*** Records for this task Section Begins ***
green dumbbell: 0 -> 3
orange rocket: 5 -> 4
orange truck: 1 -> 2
*** Records for this task Section Ends ***
*** Records for this task Section Begins ***
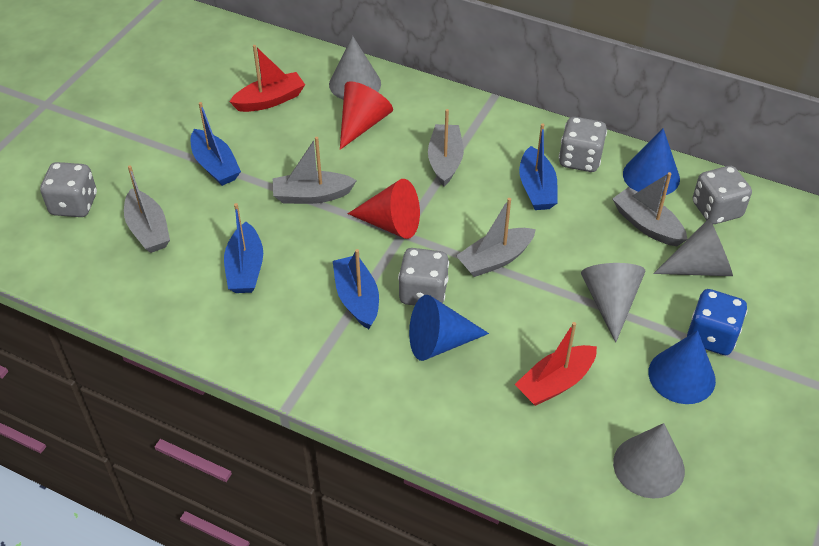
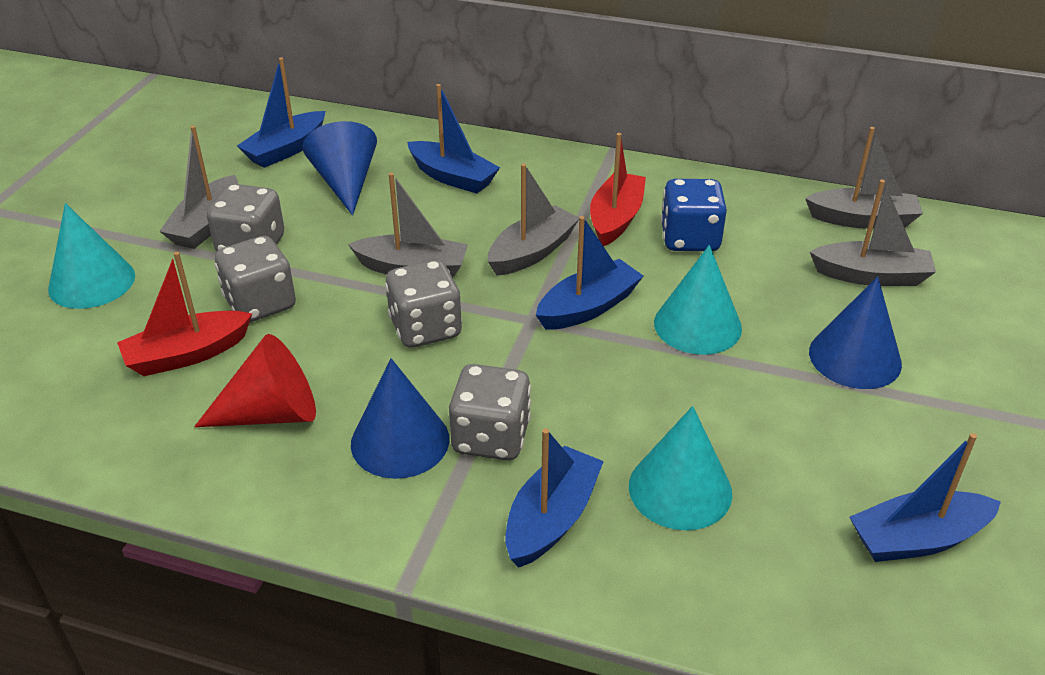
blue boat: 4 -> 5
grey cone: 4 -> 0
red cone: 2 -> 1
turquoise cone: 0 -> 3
*** Records for this task Section Ends ***
*** Records for this task Section Begins ***
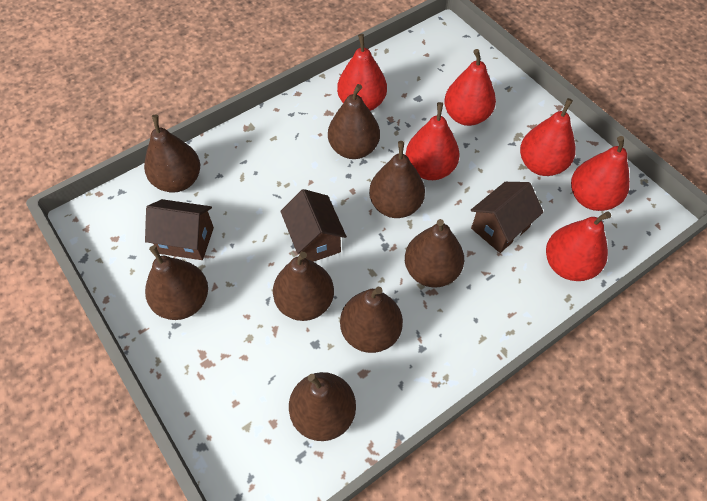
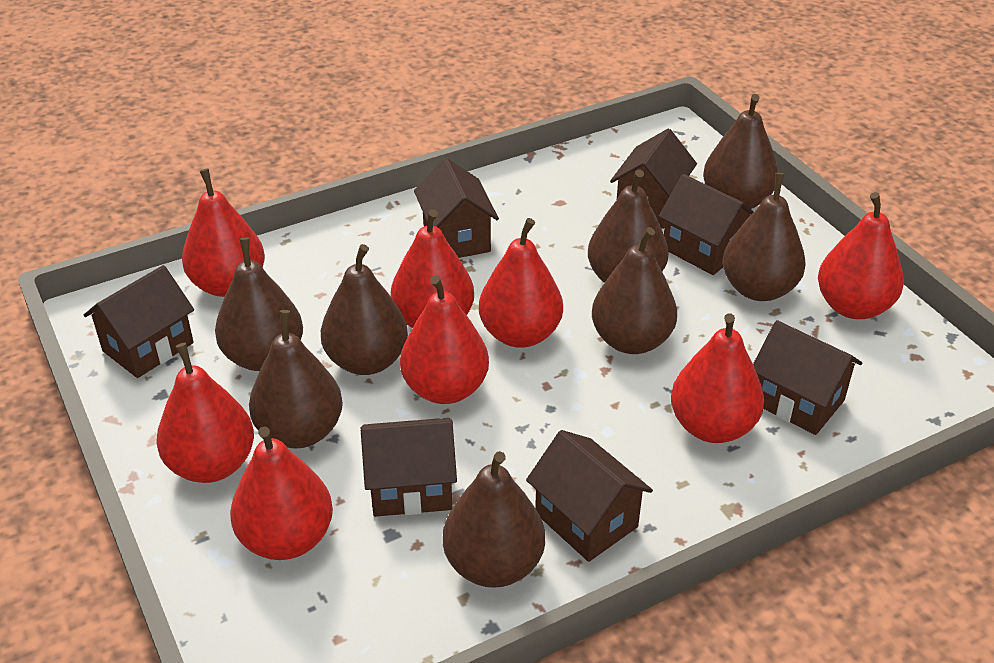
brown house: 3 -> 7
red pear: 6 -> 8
*** Records for this task Section Ends ***
For the material above, reproduce exactly the lines from the line with "blue boat: 4 -> 5" to the line with "turquoise cone: 0 -> 3", inclusive, and exclude all others.

Answer to the exercise »
blue boat: 4 -> 5
grey cone: 4 -> 0
red cone: 2 -> 1
turquoise cone: 0 -> 3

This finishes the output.